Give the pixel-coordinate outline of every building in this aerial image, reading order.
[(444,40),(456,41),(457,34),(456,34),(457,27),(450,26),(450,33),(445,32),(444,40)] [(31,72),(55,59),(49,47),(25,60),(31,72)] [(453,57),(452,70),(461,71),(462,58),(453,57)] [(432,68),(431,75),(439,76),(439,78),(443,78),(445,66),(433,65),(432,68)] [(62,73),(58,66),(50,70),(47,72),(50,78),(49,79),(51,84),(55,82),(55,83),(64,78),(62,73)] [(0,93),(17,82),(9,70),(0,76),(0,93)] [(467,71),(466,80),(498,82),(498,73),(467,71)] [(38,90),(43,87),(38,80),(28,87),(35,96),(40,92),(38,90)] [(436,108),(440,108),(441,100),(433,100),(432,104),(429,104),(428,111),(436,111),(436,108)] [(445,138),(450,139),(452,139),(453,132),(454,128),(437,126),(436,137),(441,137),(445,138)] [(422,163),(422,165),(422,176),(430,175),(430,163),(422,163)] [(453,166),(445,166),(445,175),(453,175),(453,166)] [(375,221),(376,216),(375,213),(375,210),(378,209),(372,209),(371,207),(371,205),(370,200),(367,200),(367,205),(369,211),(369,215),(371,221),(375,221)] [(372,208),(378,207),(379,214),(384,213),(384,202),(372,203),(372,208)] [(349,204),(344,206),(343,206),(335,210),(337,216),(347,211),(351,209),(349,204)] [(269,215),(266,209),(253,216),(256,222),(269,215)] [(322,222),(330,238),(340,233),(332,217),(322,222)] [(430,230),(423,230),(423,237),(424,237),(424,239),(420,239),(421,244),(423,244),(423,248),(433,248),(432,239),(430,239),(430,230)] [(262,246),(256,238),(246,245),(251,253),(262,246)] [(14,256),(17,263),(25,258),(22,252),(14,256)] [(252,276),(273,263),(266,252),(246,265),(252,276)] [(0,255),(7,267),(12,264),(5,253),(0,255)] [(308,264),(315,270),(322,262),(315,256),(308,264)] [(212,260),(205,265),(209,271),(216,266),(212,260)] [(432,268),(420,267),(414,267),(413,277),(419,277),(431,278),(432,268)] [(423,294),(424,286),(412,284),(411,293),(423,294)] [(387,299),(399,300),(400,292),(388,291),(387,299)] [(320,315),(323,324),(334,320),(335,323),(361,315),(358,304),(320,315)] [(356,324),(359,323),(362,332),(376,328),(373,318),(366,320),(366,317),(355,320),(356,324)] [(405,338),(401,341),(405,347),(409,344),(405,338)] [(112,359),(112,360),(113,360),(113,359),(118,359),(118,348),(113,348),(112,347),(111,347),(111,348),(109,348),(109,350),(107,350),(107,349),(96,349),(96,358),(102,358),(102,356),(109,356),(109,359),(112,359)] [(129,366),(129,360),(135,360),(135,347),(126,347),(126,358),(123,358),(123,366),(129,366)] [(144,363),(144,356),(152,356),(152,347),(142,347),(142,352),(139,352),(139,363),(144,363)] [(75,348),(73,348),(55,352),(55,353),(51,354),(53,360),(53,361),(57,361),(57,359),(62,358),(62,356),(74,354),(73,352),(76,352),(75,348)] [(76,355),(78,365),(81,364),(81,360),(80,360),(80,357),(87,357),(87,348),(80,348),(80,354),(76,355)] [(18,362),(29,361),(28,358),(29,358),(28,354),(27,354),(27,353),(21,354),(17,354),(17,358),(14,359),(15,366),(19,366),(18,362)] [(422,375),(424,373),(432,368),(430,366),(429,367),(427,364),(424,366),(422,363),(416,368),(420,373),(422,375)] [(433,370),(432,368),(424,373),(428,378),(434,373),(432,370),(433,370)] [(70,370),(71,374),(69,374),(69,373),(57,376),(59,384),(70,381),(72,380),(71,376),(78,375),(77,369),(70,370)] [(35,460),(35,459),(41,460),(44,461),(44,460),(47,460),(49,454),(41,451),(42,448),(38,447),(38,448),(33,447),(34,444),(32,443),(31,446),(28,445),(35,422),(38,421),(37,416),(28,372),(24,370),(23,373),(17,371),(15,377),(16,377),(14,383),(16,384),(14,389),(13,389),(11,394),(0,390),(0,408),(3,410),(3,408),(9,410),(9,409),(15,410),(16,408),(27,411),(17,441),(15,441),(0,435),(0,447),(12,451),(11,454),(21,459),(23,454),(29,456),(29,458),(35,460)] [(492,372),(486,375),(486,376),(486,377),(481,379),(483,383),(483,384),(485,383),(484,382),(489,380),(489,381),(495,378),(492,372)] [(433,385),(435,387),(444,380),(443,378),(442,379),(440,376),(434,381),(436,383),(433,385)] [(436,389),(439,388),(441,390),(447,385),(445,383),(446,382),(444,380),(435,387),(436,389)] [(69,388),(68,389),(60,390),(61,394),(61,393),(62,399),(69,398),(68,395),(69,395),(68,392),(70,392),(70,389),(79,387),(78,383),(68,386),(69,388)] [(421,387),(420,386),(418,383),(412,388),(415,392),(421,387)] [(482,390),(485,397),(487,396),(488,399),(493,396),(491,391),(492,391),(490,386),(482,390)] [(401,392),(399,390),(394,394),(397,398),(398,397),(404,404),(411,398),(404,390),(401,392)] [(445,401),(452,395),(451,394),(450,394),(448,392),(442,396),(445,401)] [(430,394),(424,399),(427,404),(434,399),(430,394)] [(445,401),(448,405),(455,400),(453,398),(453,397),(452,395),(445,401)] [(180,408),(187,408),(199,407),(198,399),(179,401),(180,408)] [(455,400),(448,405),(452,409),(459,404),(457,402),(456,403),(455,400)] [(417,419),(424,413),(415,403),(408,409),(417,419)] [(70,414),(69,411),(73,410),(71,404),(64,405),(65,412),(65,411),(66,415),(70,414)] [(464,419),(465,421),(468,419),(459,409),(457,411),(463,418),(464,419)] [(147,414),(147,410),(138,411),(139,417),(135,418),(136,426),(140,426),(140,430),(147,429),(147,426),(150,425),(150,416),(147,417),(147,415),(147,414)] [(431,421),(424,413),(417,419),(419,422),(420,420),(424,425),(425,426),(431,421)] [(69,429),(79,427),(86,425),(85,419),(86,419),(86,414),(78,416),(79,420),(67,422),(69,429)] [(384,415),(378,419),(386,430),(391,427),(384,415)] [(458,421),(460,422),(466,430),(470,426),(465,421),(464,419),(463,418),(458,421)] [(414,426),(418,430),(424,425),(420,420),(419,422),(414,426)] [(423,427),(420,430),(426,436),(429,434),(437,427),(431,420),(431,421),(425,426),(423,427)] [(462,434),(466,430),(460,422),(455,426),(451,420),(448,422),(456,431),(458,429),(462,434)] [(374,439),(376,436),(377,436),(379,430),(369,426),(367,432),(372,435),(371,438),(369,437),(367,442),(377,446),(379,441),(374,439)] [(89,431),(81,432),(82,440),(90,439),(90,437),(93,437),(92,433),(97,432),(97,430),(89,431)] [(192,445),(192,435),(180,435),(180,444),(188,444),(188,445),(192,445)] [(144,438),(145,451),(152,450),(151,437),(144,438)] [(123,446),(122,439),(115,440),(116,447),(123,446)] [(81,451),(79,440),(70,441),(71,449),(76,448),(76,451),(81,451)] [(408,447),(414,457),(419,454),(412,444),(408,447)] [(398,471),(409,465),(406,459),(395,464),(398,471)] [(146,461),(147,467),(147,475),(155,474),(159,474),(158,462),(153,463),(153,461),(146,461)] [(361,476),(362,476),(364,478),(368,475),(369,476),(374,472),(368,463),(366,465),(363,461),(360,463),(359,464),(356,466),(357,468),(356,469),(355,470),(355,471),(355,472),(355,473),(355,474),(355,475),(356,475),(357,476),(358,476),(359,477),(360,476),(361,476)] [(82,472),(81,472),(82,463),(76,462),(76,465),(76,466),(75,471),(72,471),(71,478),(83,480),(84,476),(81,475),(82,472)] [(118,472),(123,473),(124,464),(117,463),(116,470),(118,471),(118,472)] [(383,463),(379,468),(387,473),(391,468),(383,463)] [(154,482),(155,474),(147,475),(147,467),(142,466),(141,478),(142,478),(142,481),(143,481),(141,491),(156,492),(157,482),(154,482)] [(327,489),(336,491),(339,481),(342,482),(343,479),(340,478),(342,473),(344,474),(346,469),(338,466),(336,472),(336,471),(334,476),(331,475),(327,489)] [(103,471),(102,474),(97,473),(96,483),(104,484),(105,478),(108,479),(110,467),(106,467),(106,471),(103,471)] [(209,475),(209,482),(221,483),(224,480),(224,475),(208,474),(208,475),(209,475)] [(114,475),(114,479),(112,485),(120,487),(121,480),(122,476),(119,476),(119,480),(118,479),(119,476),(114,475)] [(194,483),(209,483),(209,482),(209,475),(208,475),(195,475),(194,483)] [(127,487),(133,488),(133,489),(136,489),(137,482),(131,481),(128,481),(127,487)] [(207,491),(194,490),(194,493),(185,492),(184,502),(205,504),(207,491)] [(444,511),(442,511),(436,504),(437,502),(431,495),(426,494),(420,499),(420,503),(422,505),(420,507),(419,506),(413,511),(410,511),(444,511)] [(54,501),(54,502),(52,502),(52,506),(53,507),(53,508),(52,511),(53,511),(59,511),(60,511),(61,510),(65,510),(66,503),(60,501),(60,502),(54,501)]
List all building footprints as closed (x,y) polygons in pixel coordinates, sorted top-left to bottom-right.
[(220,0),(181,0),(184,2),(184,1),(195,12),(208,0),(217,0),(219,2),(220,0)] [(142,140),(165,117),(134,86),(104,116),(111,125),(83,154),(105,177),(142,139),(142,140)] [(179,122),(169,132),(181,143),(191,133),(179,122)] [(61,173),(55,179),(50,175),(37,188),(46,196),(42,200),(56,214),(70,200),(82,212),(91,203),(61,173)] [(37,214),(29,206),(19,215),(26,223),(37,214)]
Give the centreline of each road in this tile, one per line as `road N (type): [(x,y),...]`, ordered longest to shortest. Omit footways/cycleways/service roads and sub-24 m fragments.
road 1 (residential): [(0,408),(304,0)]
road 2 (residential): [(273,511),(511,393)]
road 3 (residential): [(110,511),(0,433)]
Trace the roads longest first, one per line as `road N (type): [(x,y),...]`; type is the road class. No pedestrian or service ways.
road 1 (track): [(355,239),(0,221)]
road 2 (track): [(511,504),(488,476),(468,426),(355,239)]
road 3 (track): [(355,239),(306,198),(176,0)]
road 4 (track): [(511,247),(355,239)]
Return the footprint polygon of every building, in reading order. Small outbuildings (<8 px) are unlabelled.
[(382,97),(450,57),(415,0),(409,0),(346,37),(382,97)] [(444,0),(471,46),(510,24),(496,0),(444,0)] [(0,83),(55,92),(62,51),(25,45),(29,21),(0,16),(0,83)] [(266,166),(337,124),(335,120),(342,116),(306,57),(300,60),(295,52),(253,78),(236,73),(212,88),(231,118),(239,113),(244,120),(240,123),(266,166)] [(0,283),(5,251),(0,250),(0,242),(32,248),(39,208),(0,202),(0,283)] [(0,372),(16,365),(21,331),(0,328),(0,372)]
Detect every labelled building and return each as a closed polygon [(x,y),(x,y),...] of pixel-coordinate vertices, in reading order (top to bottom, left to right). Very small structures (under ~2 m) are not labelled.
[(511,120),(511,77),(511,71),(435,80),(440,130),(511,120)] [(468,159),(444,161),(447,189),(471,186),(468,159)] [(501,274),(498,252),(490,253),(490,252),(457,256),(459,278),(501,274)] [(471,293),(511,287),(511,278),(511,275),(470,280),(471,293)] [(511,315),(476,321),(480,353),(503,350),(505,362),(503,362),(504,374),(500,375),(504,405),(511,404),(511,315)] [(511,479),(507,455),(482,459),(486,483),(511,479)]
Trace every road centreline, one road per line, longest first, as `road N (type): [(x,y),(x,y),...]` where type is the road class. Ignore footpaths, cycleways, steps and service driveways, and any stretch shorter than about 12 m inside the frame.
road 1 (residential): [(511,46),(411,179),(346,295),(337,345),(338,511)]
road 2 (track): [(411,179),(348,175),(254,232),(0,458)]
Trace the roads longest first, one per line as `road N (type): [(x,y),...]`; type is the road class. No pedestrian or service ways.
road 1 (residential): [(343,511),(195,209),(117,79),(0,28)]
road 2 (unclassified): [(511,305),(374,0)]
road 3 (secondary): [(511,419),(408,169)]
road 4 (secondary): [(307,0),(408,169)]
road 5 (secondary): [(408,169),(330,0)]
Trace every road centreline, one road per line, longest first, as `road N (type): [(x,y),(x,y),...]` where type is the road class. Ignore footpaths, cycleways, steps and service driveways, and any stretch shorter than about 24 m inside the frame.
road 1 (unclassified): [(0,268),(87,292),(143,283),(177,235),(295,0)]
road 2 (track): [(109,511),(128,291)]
::::::
Stated exercise = Count the lines of the records that contain the string "pixel", with case counting. Reply with the number only.

Answer = 3